* [Exercise goal] An exact transcription of all the records, free of pictures, is the expected answer.

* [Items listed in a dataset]
####################
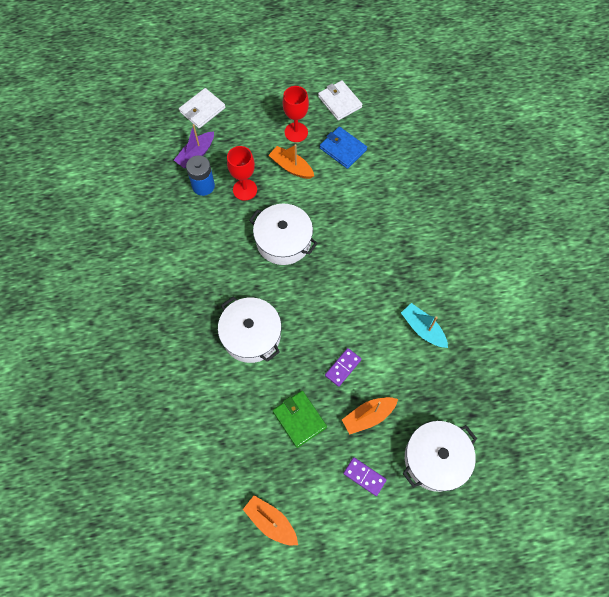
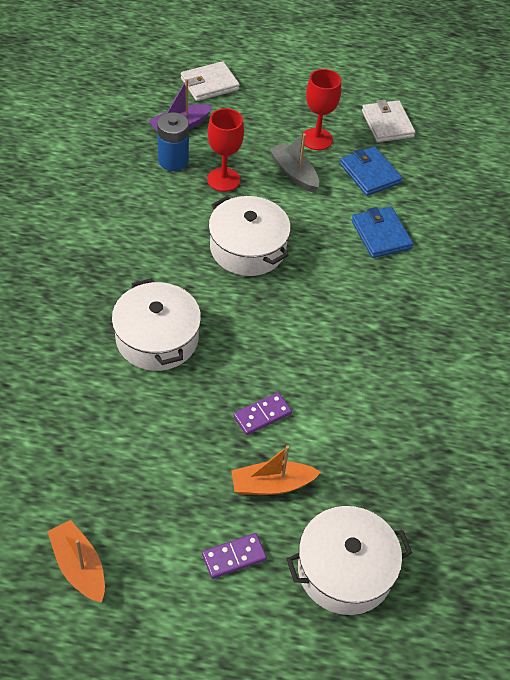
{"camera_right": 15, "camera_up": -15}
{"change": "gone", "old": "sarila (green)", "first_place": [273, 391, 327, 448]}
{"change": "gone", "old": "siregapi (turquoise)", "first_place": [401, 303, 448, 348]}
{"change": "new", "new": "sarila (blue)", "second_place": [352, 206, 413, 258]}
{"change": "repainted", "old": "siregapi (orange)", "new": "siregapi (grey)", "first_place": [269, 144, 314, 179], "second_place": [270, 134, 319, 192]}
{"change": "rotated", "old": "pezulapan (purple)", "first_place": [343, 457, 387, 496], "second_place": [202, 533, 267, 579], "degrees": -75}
####################
* [Solution to the exercise]
{"camera_right": 15, "camera_up": -15}
{"change": "gone", "old": "sarila (green)", "first_place": [273, 391, 327, 448]}
{"change": "gone", "old": "siregapi (turquoise)", "first_place": [401, 303, 448, 348]}
{"change": "new", "new": "sarila (blue)", "second_place": [352, 206, 413, 258]}
{"change": "repainted", "old": "siregapi (orange)", "new": "siregapi (grey)", "first_place": [269, 144, 314, 179], "second_place": [270, 134, 319, 192]}
{"change": "rotated", "old": "pezulapan (purple)", "first_place": [343, 457, 387, 496], "second_place": [202, 533, 267, 579], "degrees": -75}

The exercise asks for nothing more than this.